:: SOURCE RECORDS ::
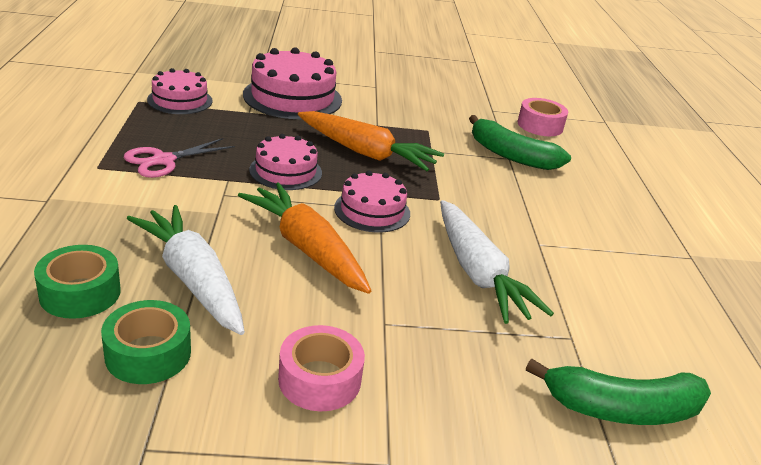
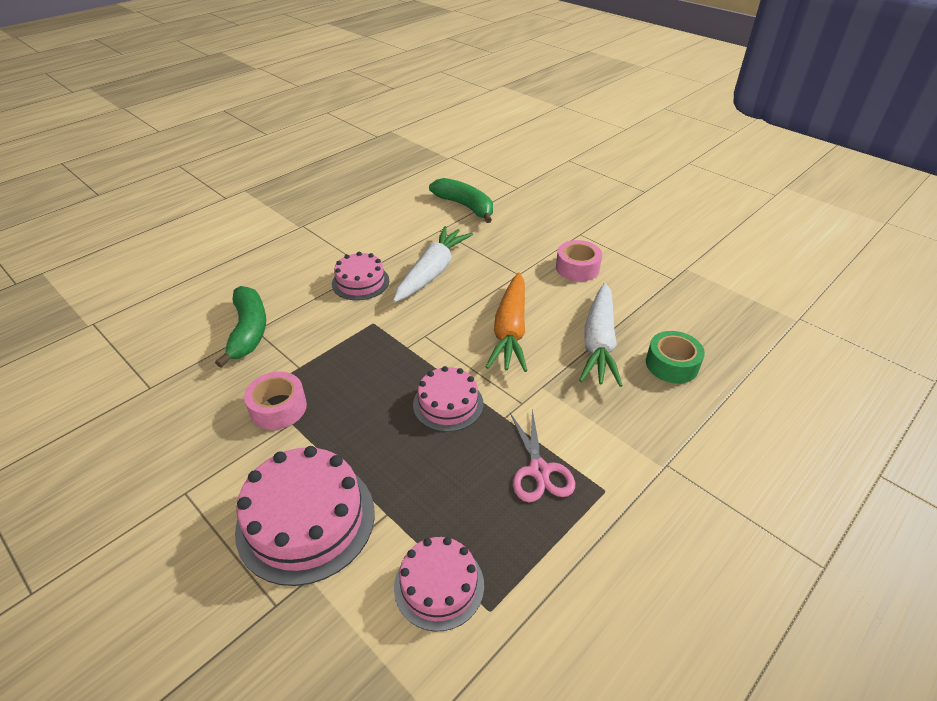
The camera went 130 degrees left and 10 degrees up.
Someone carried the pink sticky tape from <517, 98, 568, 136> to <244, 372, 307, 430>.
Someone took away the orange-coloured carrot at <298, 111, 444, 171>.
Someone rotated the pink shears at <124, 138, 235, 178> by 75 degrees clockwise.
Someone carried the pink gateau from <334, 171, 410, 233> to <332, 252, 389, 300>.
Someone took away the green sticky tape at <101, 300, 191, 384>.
---
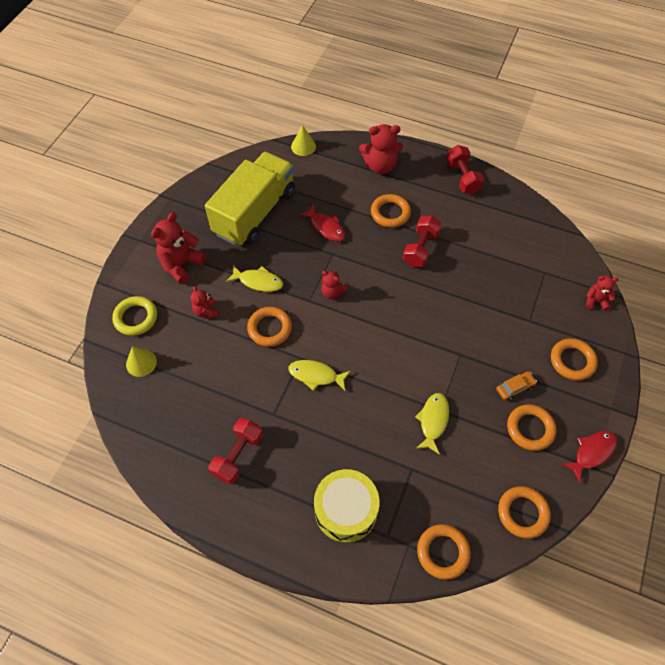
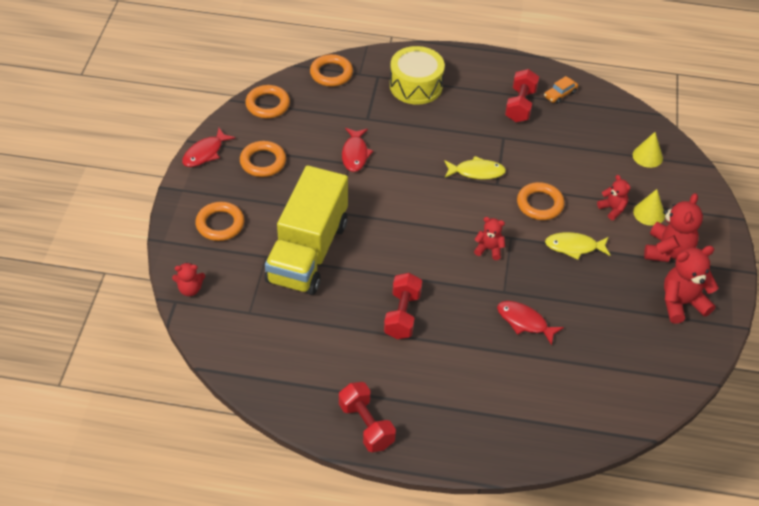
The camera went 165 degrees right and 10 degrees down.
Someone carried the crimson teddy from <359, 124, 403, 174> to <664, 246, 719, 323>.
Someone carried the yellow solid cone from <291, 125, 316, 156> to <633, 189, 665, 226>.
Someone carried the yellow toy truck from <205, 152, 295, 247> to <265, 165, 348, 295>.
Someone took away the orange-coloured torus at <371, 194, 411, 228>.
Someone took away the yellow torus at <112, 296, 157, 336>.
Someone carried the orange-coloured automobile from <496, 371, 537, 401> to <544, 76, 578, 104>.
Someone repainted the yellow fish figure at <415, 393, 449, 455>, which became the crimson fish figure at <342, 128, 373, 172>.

:: PROBLEM TO SOLVE ::
From the material, report only how many lines include the word "yellow".

:: WRITTEN SOLUTION ::
4